> WHAT THE EXERCISE ASKS
In the records below, begin at the line that has "none -> white brick D3:F3 level 2" and stop after the line that has "black brick D8:D10"; quote those lines verbatim and nothing more.

### MATERIAL SUPPLIED

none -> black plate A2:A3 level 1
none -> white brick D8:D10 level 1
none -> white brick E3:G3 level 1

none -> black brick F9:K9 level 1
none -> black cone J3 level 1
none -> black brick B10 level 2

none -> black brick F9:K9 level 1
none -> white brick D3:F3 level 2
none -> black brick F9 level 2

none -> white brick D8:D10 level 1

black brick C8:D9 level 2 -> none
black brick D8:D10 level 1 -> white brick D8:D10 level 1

######
### MATERIAL SUPPLIED

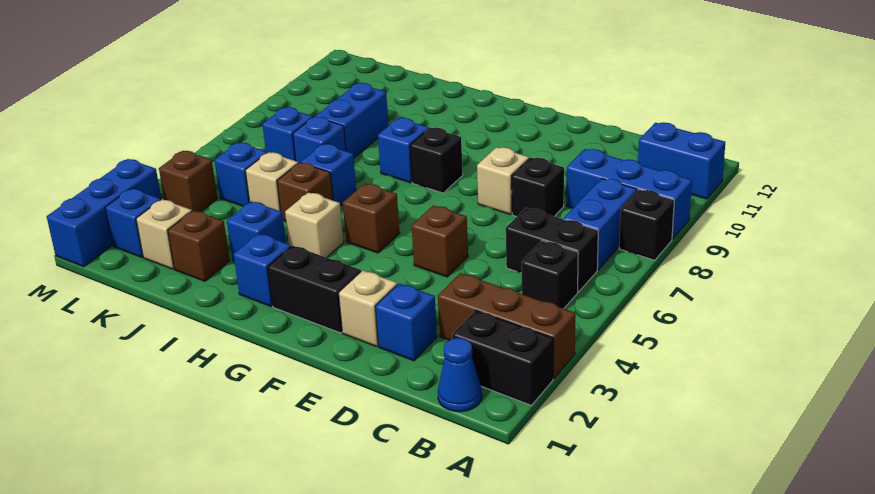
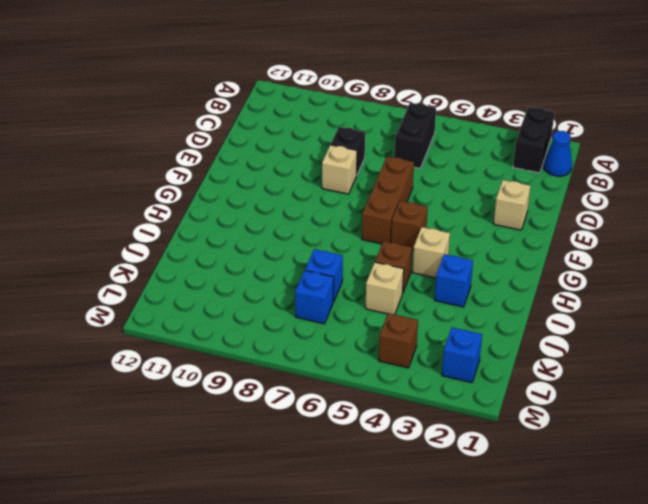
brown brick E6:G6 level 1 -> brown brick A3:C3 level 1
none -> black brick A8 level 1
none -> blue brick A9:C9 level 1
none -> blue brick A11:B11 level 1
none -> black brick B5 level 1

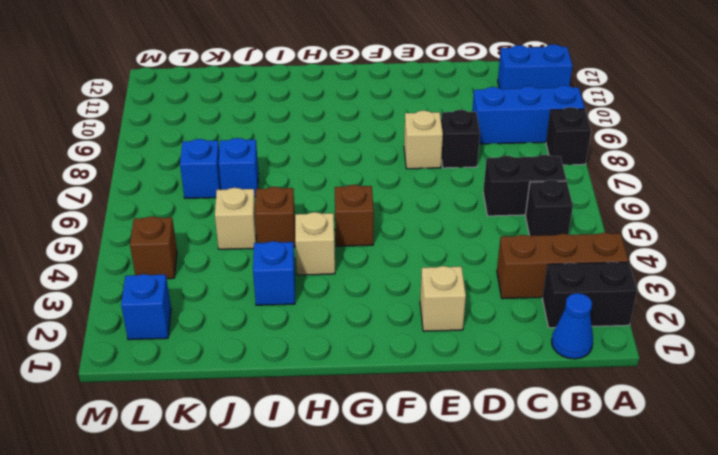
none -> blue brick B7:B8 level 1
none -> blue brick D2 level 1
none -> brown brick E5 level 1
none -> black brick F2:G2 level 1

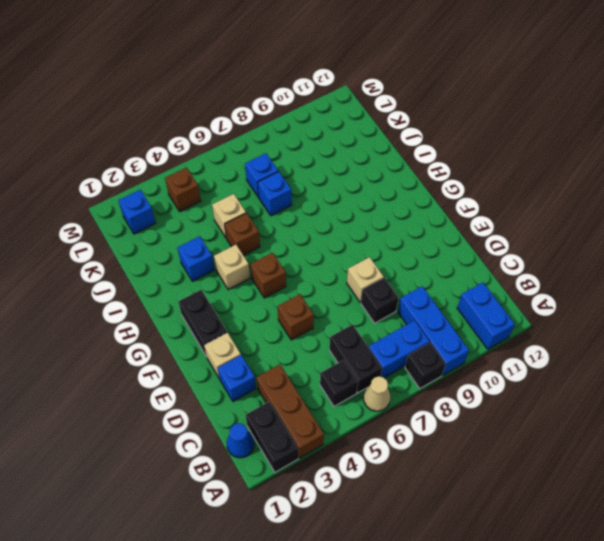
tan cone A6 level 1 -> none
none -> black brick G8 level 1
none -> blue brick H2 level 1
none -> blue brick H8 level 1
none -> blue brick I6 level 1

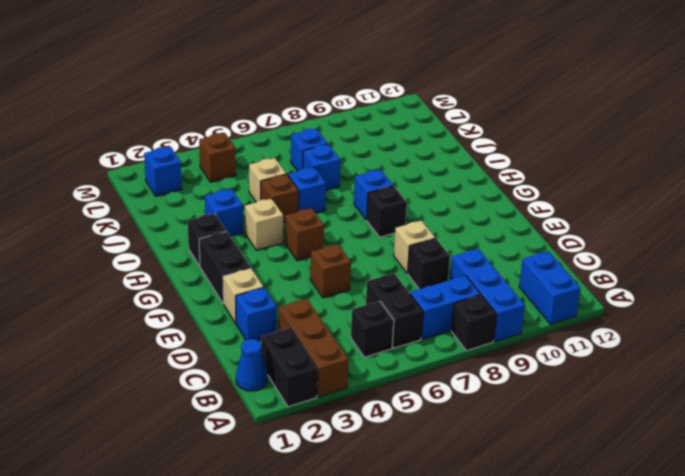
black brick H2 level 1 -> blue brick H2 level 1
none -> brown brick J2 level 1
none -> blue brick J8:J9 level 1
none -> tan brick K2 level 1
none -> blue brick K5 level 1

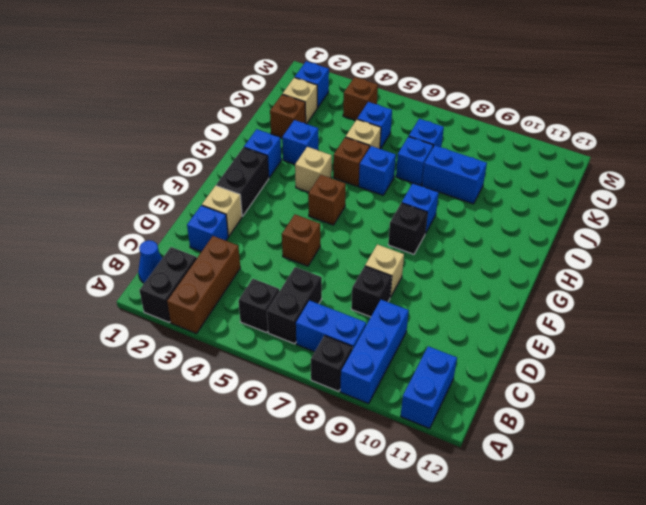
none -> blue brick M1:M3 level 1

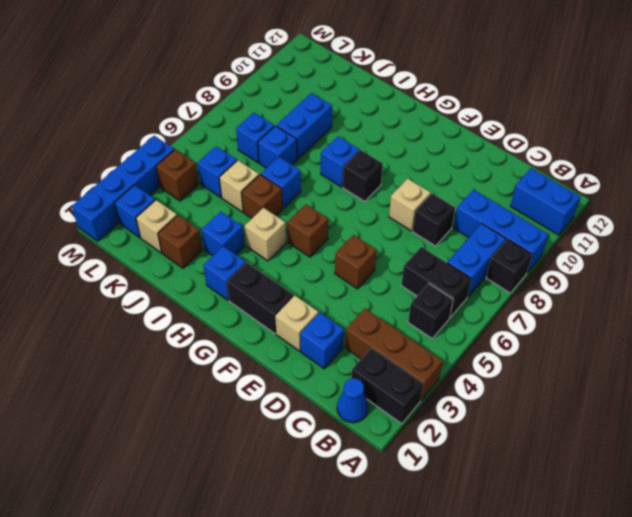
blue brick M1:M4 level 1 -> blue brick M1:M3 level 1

######

> TASK OUTPUT
none -> white brick D3:F3 level 2
none -> black brick F9 level 2

none -> white brick D8:D10 level 1

black brick C8:D9 level 2 -> none
black brick D8:D10 level 1 -> white brick D8:D10 level 1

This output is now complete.